- Exercise description: Beginning with the line below that contains "CN1 pin 1: NET3 -> +5V" and ending with the line that contains "D5: diode 1N4001", copy every line exactly. Copy nothing else.

- Working data:
========================

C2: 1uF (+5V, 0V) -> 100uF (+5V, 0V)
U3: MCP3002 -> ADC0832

========================

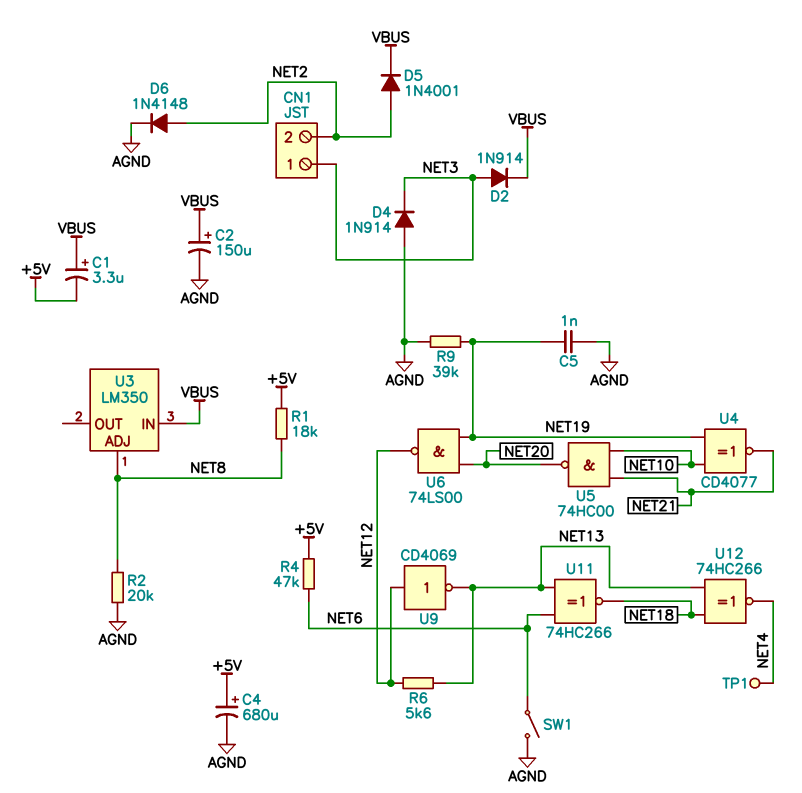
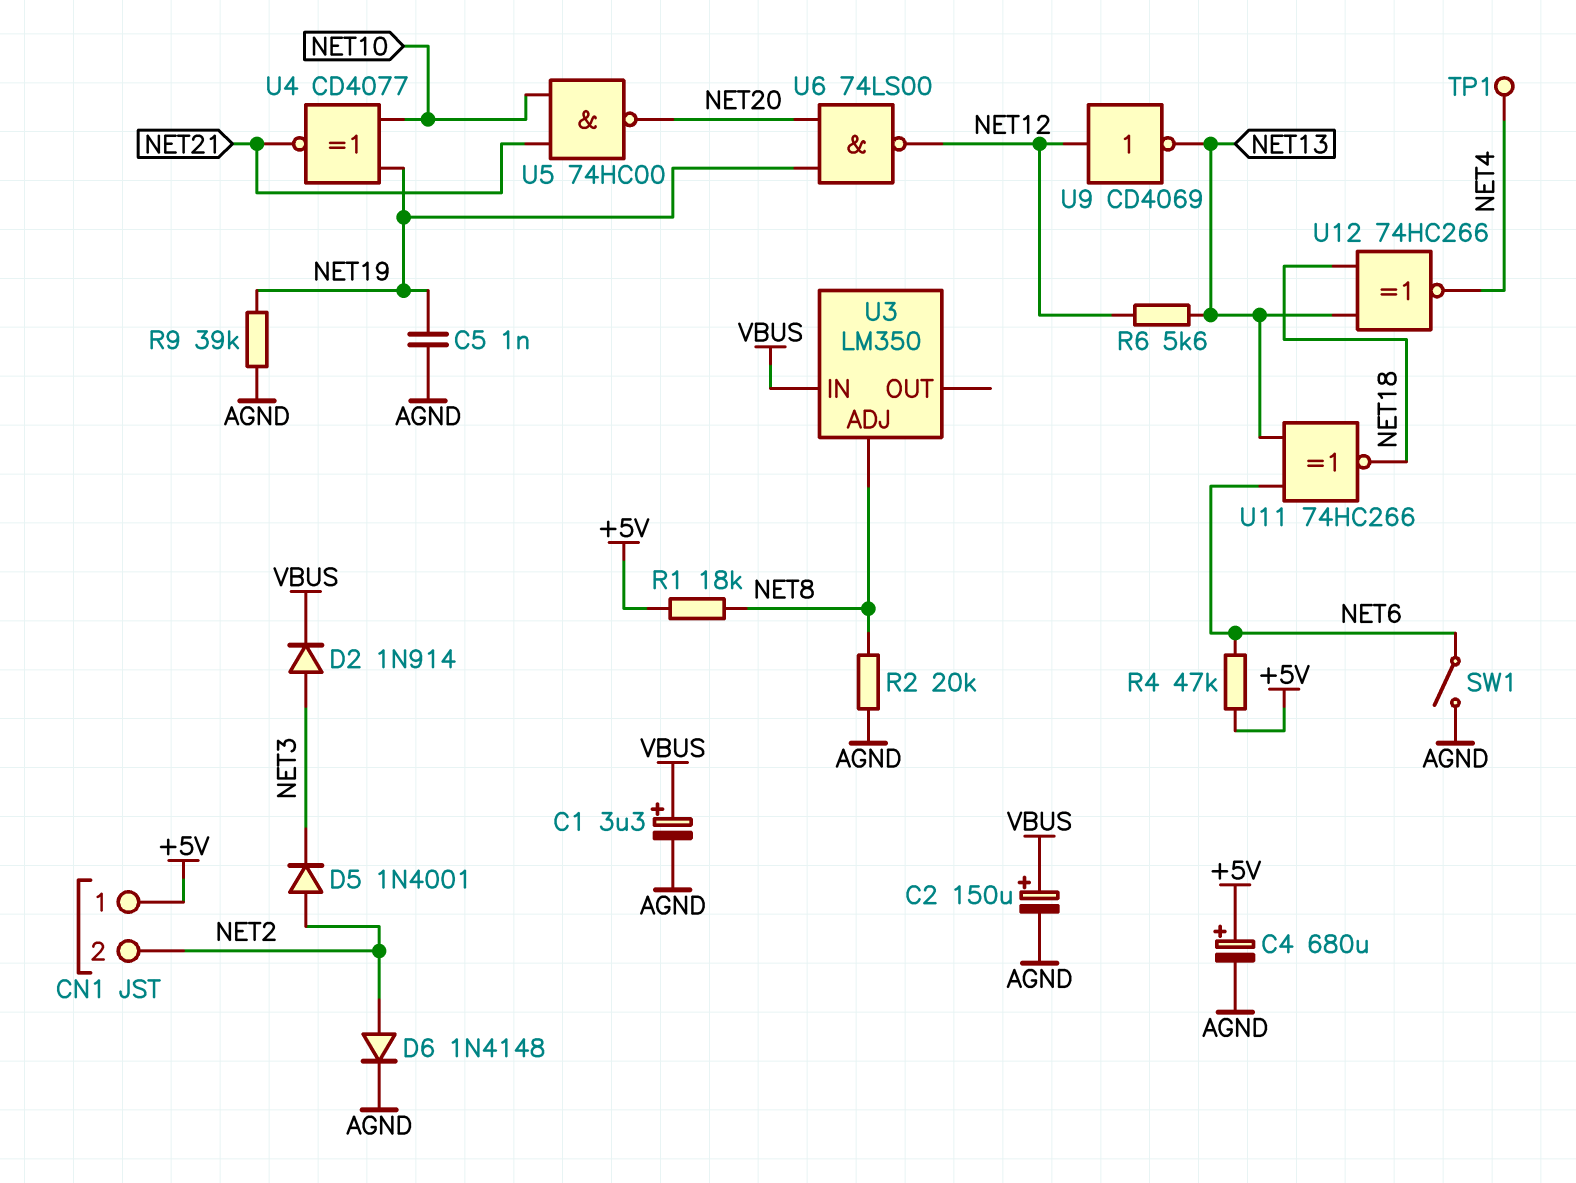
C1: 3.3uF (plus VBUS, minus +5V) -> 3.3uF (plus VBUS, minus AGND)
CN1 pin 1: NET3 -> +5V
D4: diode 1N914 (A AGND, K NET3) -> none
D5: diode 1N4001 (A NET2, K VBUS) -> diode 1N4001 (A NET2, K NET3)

========================

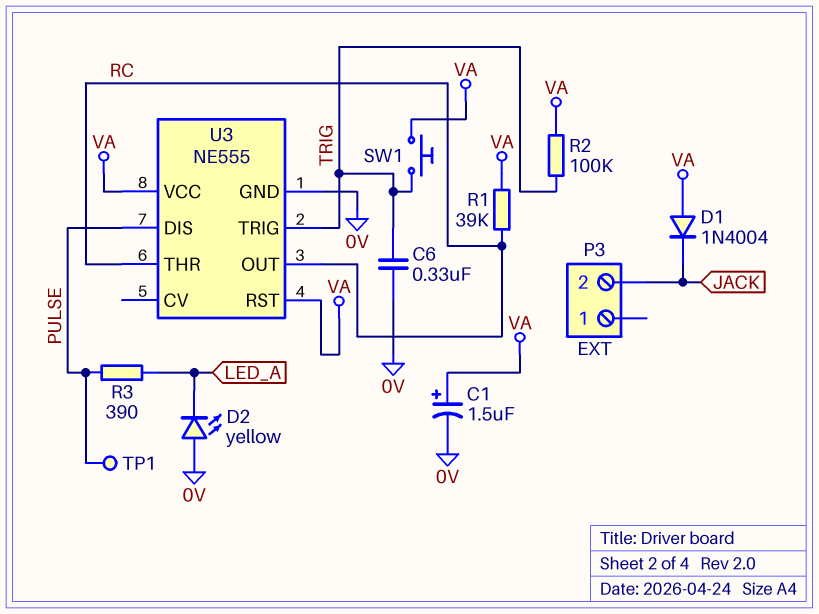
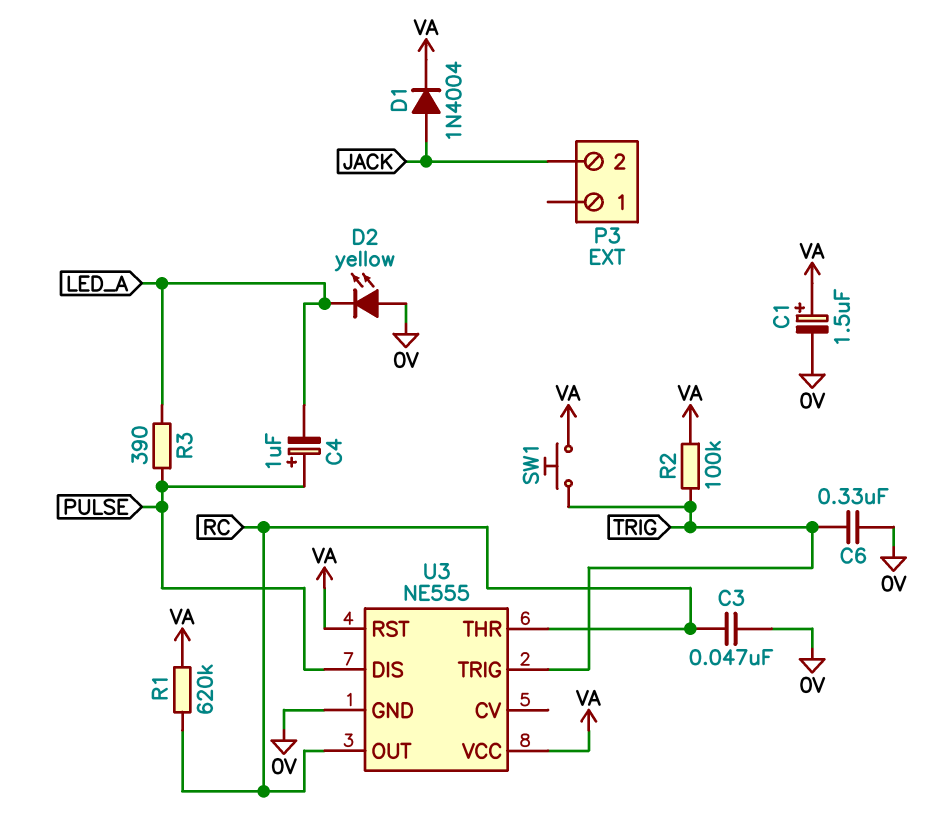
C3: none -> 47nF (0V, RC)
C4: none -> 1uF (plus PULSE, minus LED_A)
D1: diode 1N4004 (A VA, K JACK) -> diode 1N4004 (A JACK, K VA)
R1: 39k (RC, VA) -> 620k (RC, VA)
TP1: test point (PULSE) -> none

========================

- Task response:
CN1 pin 1: NET3 -> +5V
D4: diode 1N914 (A AGND, K NET3) -> none
D5: diode 1N4001 (A NET2, K VBUS) -> diode 1N4001 (A NET2, K NET3)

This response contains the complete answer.